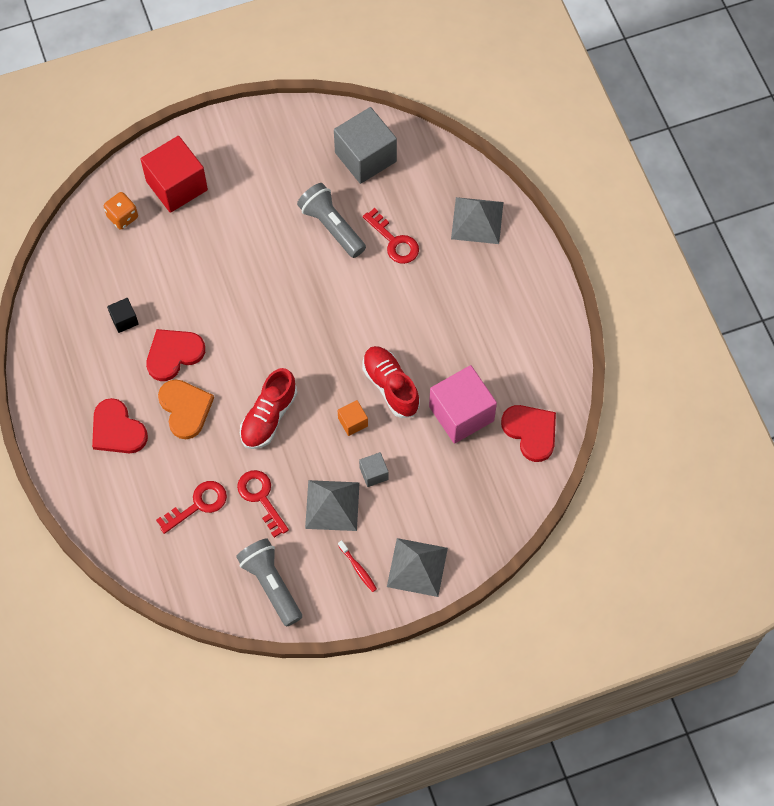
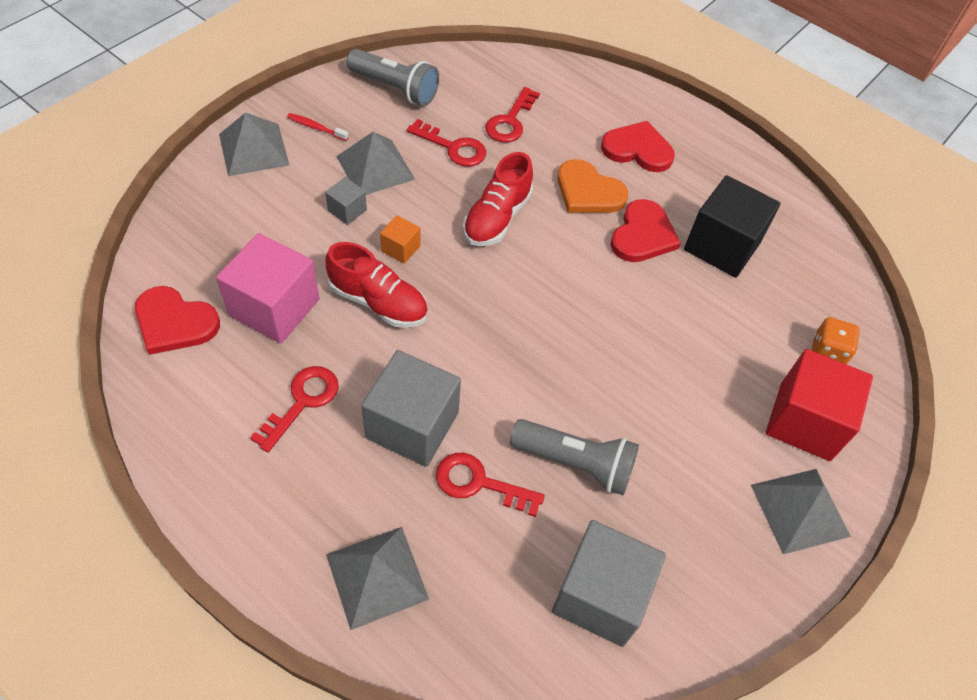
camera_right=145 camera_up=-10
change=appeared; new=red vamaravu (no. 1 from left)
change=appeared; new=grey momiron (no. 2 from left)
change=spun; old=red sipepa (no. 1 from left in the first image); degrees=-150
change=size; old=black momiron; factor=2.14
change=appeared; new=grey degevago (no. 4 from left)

■ ■ ■

Using the records above, please retype only the run of lines from the line holding "change=spun; old=red sipepa" through the last line, both ends included.

** Exercise response **
change=spun; old=red sipepa (no. 1 from left in the first image); degrees=-150
change=size; old=black momiron; factor=2.14
change=appeared; new=grey degevago (no. 4 from left)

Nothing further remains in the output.